Starting with the first line of the data that follows, transcribe every line verbatim until the line containing "blue bell (799, 111, 835, 169)" has been transcribed.

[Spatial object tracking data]
----

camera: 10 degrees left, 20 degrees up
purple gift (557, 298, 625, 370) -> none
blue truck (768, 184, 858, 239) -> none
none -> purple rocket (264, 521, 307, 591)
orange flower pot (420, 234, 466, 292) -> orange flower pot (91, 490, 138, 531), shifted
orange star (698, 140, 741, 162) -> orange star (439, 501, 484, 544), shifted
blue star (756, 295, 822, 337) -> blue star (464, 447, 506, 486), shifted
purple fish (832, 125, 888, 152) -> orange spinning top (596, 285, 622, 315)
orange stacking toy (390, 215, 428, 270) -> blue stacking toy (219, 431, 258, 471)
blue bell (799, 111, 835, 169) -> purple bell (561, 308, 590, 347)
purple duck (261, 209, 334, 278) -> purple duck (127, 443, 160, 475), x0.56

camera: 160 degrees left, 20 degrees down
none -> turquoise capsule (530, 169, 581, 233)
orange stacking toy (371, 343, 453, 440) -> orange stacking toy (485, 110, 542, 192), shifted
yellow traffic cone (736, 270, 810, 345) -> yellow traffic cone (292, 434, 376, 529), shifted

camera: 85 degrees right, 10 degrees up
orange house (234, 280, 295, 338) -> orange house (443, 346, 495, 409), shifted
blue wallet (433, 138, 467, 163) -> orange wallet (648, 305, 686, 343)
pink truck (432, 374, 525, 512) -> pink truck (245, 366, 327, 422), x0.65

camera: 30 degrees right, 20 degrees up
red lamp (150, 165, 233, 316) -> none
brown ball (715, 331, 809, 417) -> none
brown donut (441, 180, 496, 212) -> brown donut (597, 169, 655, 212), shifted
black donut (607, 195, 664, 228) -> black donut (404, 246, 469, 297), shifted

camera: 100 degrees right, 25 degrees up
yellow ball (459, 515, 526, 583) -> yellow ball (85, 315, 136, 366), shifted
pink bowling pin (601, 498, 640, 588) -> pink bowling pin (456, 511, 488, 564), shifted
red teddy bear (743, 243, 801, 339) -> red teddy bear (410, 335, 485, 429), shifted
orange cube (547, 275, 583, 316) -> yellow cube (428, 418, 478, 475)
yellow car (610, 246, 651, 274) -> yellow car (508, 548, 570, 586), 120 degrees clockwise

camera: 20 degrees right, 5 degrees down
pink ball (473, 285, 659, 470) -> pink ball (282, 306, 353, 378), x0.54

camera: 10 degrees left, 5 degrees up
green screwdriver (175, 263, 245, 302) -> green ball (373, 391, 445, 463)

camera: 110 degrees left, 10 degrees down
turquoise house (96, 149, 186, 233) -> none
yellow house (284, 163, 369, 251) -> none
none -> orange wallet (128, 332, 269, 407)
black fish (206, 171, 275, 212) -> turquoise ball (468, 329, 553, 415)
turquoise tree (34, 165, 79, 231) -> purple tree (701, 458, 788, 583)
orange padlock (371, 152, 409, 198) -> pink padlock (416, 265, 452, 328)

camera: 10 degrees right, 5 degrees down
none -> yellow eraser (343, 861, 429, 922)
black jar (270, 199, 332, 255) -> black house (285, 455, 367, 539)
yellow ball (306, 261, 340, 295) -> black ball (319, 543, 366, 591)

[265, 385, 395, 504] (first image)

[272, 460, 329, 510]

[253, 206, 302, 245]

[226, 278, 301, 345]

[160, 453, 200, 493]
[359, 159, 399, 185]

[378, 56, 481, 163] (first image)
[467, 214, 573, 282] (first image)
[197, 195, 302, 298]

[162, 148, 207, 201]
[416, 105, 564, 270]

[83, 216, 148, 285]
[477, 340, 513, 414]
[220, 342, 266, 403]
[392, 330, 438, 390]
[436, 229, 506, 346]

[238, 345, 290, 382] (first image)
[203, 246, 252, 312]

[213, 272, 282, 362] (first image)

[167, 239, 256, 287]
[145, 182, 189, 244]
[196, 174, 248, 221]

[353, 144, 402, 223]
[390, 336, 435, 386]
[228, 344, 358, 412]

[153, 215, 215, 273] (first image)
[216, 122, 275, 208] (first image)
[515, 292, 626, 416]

----

> _ANSWER SPACE_:
camera: 10 degrees left, 20 degrees up
purple gift (557, 298, 625, 370) -> none
blue truck (768, 184, 858, 239) -> none
none -> purple rocket (264, 521, 307, 591)
orange flower pot (420, 234, 466, 292) -> orange flower pot (91, 490, 138, 531), shifted
orange star (698, 140, 741, 162) -> orange star (439, 501, 484, 544), shifted
blue star (756, 295, 822, 337) -> blue star (464, 447, 506, 486), shifted
purple fish (832, 125, 888, 152) -> orange spinning top (596, 285, 622, 315)
orange stacking toy (390, 215, 428, 270) -> blue stacking toy (219, 431, 258, 471)
blue bell (799, 111, 835, 169) -> purple bell (561, 308, 590, 347)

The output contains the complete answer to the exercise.